### What to produce
Could you copy out the rows below from the very first line through the line containing "Skip: Kang Bo-bae", with that line included, reproducing every character unchanged?

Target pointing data

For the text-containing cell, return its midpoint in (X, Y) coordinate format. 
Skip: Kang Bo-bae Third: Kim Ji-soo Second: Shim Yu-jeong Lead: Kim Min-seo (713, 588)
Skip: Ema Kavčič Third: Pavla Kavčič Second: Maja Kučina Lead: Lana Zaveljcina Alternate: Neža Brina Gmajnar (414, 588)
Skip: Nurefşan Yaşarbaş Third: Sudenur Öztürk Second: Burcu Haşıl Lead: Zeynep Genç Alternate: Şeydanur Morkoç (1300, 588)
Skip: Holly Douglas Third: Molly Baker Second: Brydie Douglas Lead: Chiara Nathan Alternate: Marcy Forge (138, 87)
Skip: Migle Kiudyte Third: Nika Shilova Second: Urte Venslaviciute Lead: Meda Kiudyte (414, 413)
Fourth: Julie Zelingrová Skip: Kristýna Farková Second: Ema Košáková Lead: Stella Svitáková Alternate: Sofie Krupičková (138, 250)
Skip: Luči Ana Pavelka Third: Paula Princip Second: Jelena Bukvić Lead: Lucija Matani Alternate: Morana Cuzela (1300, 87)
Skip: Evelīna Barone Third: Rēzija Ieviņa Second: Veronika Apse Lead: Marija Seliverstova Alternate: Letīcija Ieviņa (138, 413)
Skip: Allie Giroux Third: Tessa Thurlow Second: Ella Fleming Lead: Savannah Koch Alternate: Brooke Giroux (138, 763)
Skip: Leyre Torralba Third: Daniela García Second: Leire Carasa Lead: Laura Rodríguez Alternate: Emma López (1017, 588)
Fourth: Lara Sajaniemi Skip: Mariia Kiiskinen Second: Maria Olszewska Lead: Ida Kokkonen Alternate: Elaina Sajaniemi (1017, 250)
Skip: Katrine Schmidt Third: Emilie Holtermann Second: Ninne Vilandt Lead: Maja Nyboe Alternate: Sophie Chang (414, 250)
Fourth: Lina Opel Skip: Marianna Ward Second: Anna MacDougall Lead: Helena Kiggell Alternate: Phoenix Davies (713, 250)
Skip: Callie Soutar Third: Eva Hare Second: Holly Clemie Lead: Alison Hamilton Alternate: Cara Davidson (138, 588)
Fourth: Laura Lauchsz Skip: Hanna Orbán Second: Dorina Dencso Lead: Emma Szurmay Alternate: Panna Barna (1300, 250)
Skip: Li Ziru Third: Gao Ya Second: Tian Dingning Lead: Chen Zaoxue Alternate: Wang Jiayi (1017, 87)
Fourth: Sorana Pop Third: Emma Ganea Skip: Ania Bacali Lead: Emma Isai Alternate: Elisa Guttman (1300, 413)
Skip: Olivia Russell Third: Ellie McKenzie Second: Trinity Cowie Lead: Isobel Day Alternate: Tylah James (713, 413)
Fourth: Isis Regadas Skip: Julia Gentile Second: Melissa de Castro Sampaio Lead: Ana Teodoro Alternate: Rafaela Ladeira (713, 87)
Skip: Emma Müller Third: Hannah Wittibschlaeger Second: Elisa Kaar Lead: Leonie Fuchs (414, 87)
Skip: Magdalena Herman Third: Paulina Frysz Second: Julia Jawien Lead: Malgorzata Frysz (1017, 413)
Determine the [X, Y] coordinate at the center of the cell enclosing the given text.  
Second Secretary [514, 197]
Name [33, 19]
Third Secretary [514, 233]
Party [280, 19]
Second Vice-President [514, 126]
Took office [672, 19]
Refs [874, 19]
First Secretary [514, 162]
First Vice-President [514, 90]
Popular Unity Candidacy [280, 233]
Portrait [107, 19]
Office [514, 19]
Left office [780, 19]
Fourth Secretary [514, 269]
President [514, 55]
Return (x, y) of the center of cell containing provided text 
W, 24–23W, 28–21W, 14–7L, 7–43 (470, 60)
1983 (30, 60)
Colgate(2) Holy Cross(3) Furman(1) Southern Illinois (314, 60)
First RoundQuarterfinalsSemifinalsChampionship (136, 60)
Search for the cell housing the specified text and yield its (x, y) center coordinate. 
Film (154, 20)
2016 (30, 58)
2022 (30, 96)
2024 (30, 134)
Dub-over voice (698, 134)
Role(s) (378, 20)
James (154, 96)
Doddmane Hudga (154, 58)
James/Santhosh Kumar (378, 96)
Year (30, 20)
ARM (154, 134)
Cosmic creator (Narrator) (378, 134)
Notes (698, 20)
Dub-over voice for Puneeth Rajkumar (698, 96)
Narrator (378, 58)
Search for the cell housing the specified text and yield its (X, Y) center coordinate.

### Task response
For the text-containing cell, return its midpoint in (X, Y) coordinate format. 
Skip: Kang Bo-bae Third: Kim Ji-soo Second: Shim Yu-jeong Lead: Kim Min-seo (713, 588)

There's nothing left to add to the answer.